What is needed:
Print the records below word for word, beginning with the first line and ending once the line containing "S2: button (GND, TRIG) -> switch (GND, TRIG)" is printed.

[Modification records]

+ + + +

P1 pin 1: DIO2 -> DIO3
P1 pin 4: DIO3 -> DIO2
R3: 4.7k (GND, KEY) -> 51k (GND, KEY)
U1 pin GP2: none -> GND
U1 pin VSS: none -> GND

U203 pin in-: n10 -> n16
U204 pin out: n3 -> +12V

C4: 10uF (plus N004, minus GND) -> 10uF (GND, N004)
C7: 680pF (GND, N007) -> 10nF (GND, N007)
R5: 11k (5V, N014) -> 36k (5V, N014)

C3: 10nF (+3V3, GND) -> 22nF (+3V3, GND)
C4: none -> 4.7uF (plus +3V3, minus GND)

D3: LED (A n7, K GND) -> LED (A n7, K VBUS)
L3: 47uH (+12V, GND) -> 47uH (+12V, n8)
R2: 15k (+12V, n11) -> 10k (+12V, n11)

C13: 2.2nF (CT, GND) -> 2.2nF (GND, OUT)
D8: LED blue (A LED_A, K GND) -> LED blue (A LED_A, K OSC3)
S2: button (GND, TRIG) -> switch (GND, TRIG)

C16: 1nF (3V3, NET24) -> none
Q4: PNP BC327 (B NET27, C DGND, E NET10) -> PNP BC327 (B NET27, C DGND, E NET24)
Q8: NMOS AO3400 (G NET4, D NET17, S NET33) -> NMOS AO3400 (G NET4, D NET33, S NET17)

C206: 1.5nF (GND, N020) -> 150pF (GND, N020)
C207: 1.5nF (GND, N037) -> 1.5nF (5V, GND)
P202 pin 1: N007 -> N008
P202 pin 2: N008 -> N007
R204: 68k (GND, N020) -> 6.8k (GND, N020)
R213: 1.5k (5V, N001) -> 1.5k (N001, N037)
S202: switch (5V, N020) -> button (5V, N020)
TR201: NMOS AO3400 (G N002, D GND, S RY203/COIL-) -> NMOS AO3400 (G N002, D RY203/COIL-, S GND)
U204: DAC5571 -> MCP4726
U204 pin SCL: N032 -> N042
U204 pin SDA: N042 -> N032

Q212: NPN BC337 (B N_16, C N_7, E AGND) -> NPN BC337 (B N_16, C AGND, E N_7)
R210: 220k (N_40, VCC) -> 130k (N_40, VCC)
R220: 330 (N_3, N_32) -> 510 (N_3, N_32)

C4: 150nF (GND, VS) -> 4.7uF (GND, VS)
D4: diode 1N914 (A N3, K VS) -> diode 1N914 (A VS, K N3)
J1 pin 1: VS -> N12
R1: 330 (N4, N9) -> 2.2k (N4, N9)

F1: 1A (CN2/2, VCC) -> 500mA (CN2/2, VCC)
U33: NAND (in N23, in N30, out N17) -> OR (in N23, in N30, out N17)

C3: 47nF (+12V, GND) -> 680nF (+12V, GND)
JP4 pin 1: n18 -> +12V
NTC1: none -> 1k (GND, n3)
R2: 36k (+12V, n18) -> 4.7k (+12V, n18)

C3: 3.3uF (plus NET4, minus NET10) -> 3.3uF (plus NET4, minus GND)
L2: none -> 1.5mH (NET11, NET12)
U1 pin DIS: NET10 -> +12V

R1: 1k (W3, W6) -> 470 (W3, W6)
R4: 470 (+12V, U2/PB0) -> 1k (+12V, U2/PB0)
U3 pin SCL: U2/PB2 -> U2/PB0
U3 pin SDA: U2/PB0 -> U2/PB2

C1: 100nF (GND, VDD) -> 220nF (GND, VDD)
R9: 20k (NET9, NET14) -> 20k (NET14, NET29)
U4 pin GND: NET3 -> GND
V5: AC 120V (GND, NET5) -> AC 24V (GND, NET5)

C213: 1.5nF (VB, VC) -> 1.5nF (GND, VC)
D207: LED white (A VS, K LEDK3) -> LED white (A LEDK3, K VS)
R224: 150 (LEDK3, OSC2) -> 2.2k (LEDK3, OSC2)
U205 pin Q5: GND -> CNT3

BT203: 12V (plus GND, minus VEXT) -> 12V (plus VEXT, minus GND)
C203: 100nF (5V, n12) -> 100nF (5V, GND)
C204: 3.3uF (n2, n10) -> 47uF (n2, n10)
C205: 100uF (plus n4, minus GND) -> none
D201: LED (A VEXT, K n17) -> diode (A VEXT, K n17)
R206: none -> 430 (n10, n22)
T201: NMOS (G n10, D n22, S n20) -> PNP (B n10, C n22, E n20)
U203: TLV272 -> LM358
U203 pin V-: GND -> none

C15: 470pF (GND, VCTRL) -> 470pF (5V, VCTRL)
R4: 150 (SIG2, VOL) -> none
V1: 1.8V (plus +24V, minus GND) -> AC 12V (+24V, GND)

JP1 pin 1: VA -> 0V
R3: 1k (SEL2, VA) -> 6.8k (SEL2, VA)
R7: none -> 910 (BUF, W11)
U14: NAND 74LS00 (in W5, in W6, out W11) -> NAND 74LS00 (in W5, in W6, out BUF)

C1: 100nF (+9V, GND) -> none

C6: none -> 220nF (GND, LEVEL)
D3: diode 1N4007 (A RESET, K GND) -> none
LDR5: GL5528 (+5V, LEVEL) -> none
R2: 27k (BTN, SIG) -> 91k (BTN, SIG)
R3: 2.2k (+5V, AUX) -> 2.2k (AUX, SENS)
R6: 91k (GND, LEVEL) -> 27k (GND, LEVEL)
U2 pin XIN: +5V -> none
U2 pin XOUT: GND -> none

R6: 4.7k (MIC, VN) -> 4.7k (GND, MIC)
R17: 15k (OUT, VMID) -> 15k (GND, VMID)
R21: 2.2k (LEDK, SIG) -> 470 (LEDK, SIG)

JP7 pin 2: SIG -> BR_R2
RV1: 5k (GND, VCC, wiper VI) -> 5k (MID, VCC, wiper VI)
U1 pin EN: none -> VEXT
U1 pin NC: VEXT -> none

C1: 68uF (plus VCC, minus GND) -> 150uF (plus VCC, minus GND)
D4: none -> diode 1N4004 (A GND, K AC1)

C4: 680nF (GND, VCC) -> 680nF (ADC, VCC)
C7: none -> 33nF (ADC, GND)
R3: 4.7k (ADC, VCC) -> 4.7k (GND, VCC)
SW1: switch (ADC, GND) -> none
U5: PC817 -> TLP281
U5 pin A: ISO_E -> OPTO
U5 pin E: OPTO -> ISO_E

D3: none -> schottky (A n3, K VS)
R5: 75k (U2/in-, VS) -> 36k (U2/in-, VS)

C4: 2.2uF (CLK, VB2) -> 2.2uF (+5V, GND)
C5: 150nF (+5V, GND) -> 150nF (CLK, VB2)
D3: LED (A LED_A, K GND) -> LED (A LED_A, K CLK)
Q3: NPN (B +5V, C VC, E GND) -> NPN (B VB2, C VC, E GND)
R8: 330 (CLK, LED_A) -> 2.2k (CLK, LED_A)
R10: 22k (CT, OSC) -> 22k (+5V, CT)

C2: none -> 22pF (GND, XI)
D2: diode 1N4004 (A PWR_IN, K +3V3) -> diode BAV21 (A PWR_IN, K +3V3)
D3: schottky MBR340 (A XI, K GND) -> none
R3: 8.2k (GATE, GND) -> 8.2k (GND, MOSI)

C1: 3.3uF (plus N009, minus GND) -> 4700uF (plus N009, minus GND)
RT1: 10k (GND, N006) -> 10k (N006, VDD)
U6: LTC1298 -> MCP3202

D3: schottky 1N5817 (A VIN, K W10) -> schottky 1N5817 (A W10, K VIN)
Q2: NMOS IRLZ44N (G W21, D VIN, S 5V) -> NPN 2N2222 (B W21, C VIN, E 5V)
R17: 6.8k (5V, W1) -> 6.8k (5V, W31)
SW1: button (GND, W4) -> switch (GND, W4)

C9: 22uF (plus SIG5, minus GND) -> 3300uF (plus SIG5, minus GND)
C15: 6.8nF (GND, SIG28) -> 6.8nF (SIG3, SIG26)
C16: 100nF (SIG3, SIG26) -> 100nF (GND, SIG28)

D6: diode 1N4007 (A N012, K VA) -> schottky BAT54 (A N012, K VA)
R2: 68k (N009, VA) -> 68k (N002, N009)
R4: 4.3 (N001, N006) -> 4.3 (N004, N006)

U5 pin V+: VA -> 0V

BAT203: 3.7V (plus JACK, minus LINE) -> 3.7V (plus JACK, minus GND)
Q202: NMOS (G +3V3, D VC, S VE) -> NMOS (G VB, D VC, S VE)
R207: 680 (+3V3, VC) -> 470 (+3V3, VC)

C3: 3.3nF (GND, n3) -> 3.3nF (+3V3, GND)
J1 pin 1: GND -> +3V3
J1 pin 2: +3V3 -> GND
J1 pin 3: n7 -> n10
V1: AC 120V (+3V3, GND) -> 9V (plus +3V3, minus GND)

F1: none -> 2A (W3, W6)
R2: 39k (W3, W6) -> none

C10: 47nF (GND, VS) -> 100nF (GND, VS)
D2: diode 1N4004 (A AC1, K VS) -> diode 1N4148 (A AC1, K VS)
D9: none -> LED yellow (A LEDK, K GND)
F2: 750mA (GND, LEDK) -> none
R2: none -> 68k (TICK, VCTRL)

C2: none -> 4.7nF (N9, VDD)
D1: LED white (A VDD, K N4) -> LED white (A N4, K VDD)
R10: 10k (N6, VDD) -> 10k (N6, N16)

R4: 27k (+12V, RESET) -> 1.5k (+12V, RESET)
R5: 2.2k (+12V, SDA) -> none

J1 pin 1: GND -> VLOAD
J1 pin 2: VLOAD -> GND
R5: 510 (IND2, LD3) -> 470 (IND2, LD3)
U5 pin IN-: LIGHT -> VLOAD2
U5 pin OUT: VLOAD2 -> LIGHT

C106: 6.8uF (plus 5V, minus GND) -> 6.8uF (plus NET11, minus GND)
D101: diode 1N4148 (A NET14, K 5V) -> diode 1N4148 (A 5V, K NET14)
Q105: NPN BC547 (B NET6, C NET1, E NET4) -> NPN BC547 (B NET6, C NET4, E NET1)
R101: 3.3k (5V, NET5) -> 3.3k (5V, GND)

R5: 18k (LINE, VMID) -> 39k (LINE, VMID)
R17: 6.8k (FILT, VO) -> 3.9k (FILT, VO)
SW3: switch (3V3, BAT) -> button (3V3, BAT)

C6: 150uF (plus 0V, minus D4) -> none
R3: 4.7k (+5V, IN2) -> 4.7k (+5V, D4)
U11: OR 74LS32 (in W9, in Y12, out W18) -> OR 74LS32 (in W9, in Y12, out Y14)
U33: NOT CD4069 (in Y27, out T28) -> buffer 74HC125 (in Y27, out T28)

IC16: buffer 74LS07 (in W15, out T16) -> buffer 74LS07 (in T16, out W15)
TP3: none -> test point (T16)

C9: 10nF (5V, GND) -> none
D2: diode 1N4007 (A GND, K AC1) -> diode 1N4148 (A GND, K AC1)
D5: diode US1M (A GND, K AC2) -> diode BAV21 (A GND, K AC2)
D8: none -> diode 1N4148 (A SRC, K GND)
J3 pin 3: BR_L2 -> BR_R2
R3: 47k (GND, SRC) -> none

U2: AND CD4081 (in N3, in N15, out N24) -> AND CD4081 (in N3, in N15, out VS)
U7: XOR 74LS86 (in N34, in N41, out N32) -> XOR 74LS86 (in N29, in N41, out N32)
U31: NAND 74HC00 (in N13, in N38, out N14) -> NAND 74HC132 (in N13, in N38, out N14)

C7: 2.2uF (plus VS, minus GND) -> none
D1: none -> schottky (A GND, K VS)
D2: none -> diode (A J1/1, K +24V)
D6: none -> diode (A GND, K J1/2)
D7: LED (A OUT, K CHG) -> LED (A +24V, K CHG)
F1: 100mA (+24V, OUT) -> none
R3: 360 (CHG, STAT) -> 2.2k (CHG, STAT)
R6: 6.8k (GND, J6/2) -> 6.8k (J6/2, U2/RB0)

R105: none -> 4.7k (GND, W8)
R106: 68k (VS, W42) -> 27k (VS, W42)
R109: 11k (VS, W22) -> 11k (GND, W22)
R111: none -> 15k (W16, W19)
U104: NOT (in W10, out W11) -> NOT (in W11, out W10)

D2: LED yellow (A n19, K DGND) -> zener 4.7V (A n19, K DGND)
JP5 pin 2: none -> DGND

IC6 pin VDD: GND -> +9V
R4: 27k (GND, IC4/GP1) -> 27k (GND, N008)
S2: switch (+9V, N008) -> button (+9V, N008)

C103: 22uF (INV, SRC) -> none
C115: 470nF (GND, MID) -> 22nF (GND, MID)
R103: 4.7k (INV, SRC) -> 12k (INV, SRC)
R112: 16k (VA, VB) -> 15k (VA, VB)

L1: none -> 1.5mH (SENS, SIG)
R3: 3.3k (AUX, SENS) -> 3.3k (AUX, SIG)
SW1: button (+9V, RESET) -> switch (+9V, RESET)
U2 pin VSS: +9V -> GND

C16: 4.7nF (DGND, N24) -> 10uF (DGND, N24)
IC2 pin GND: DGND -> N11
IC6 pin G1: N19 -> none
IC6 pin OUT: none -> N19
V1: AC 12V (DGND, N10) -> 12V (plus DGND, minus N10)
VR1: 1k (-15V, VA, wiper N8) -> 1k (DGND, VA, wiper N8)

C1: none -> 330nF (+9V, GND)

+ + + +

Result:
P1 pin 1: DIO2 -> DIO3
P1 pin 4: DIO3 -> DIO2
R3: 4.7k (GND, KEY) -> 51k (GND, KEY)
U1 pin GP2: none -> GND
U1 pin VSS: none -> GND

U203 pin in-: n10 -> n16
U204 pin out: n3 -> +12V

C4: 10uF (plus N004, minus GND) -> 10uF (GND, N004)
C7: 680pF (GND, N007) -> 10nF (GND, N007)
R5: 11k (5V, N014) -> 36k (5V, N014)

C3: 10nF (+3V3, GND) -> 22nF (+3V3, GND)
C4: none -> 4.7uF (plus +3V3, minus GND)

D3: LED (A n7, K GND) -> LED (A n7, K VBUS)
L3: 47uH (+12V, GND) -> 47uH (+12V, n8)
R2: 15k (+12V, n11) -> 10k (+12V, n11)

C13: 2.2nF (CT, GND) -> 2.2nF (GND, OUT)
D8: LED blue (A LED_A, K GND) -> LED blue (A LED_A, K OSC3)
S2: button (GND, TRIG) -> switch (GND, TRIG)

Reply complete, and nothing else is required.